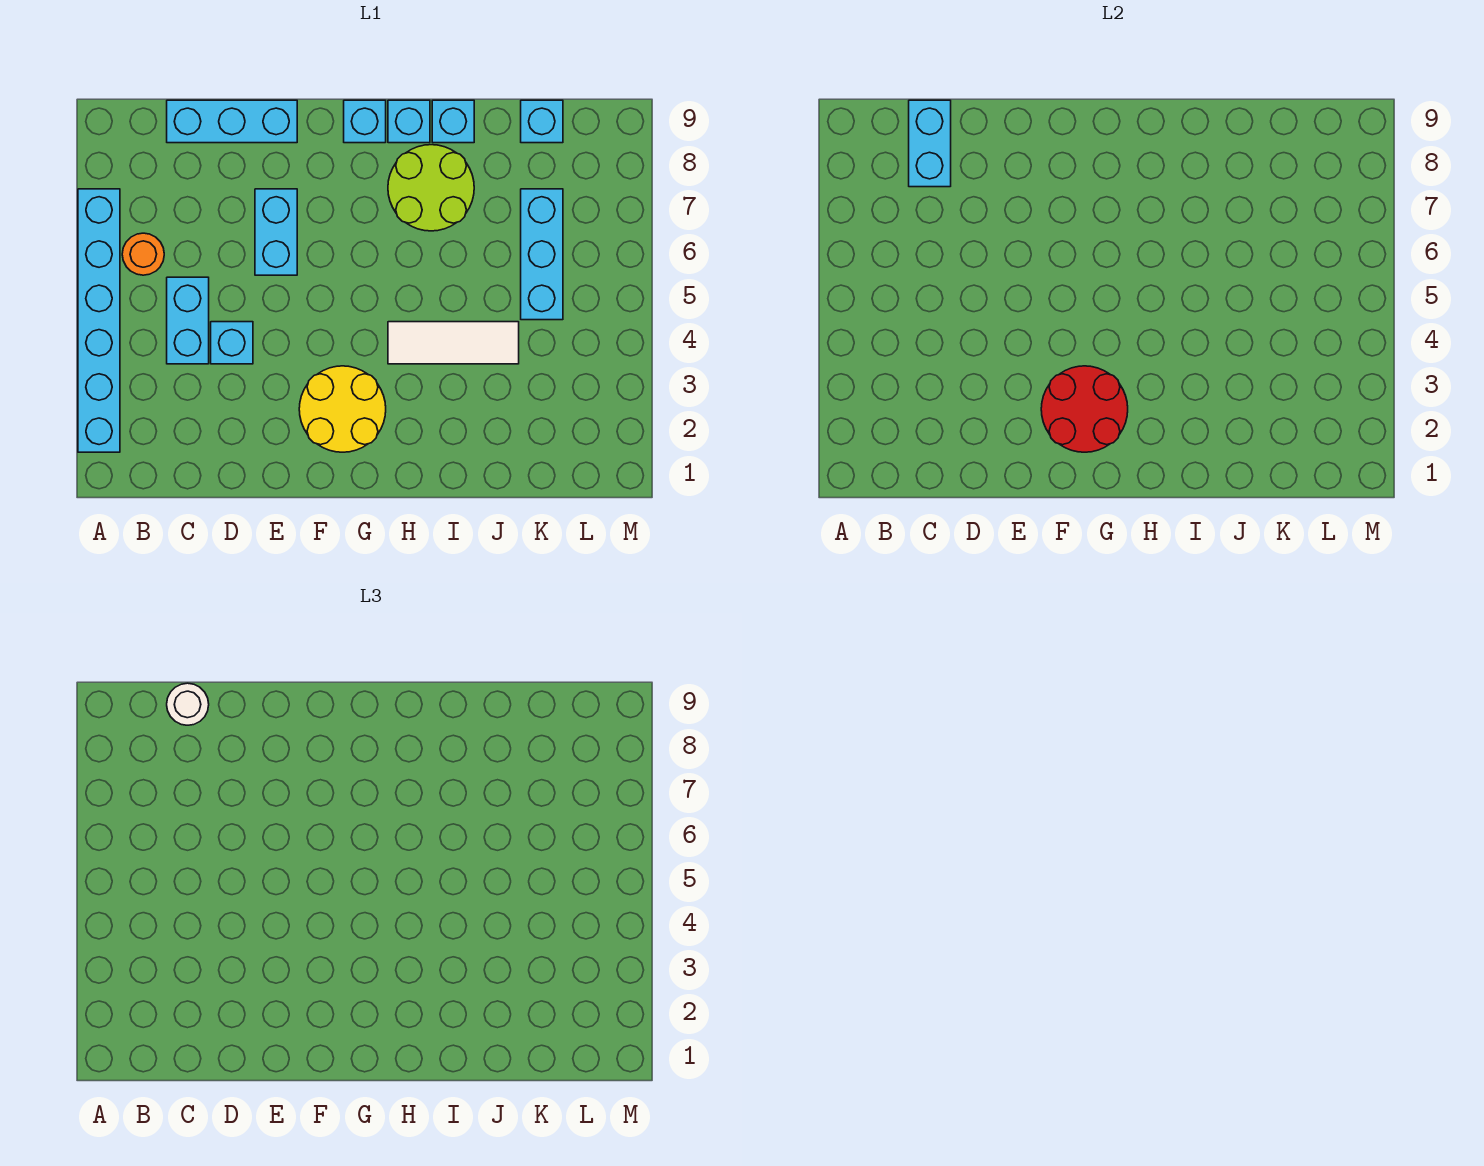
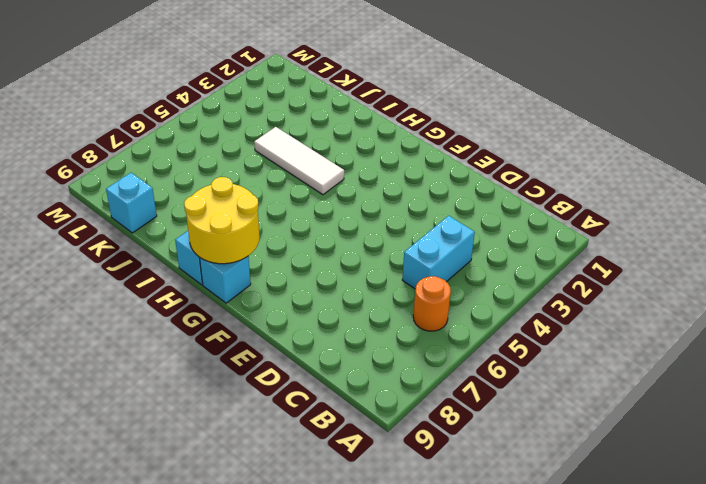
yellow round brick G8:H9 level 2 -> yellow round brick F2:G3 level 1
none -> cyan brick A2:A7 level 1
none -> cyan brick C9:E9 level 1
none -> cyan brick D4 level 1

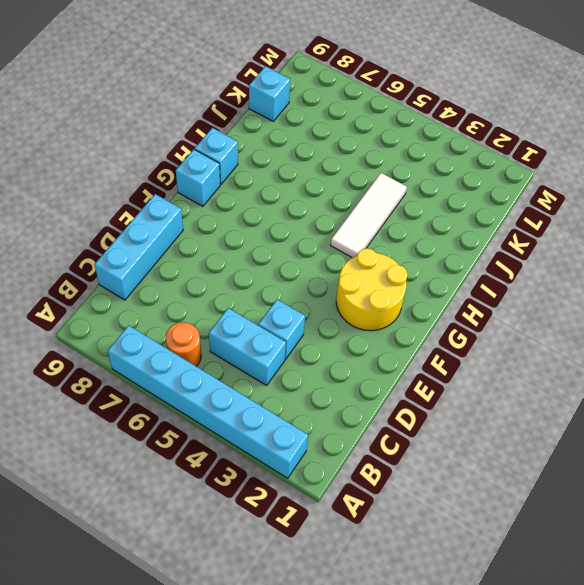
none -> cyan brick E6:E7 level 1
none -> lime round brick H7:I8 level 1
none -> cyan brick I9 level 1

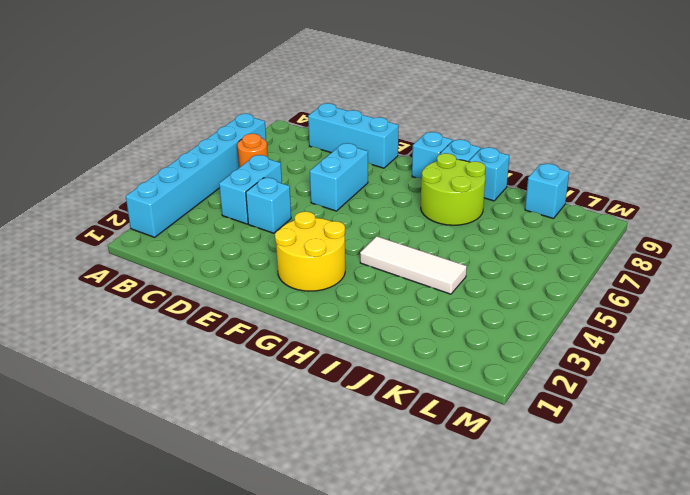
none -> cyan brick K5:K7 level 1
none -> cyan brick C8:C9 level 2
none -> red round brick F2:G3 level 2

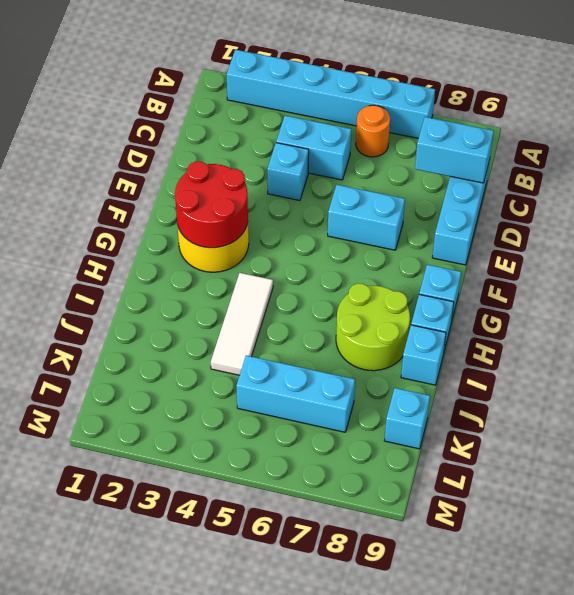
none -> white round brick C9 level 3

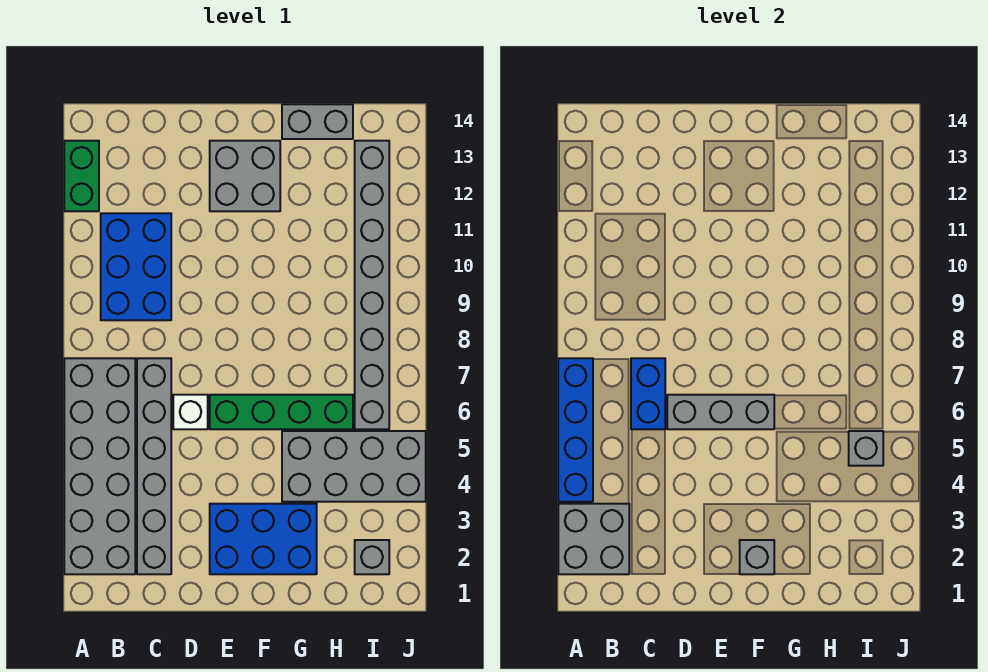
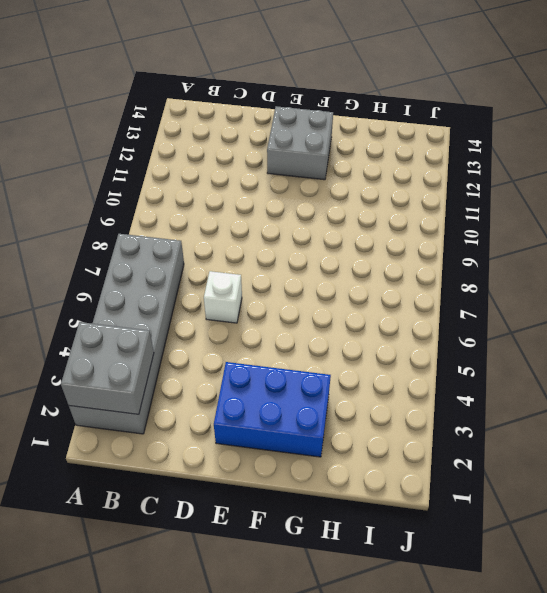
none -> green brick A12:A13 level 1
none -> blue brick B9:C11 level 1
none -> grey brick C2:C7 level 1

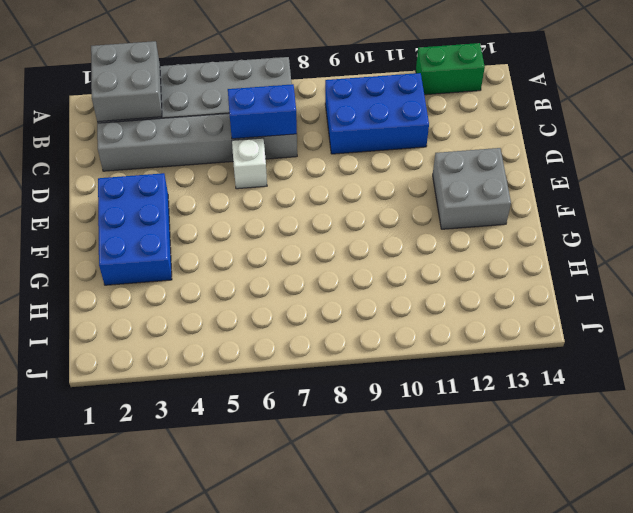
none -> green brick E6:H6 level 1
none -> grey brick G4:J5 level 1
none -> grey brick G14:H14 level 1

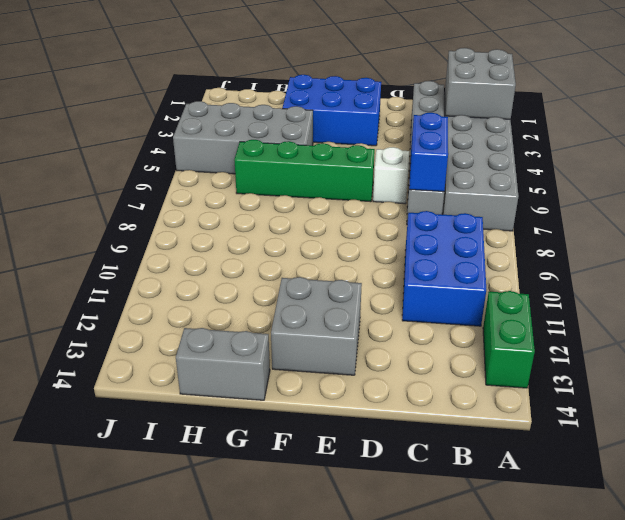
none -> grey brick I2 level 1
none -> grey brick I6:I13 level 1
none -> blue brick A4:A7 level 2

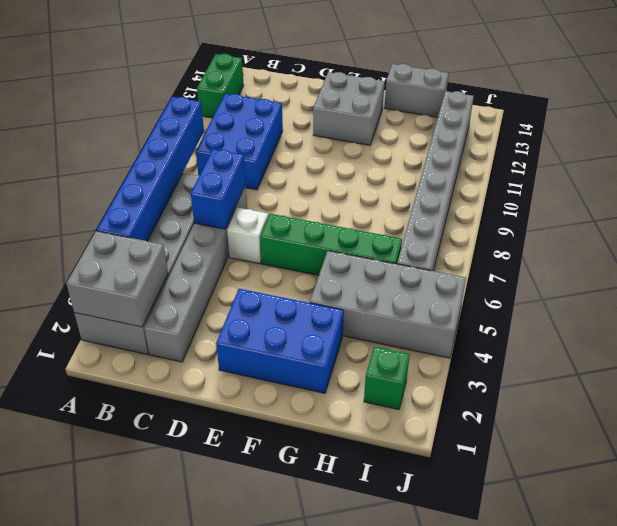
blue brick A4:A9 level 2 -> blue brick A4:A7 level 2
green brick I2 level 1 -> grey brick I2 level 1
none -> grey brick D6:F6 level 2
none -> grey brick F2 level 2
none -> grey brick I5 level 2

*Exercise*:
Your answer should be the lines of the records that hold the string "green".

*Expected output*:
none -> green brick A12:A13 level 1
none -> green brick E6:H6 level 1
green brick I2 level 1 -> grey brick I2 level 1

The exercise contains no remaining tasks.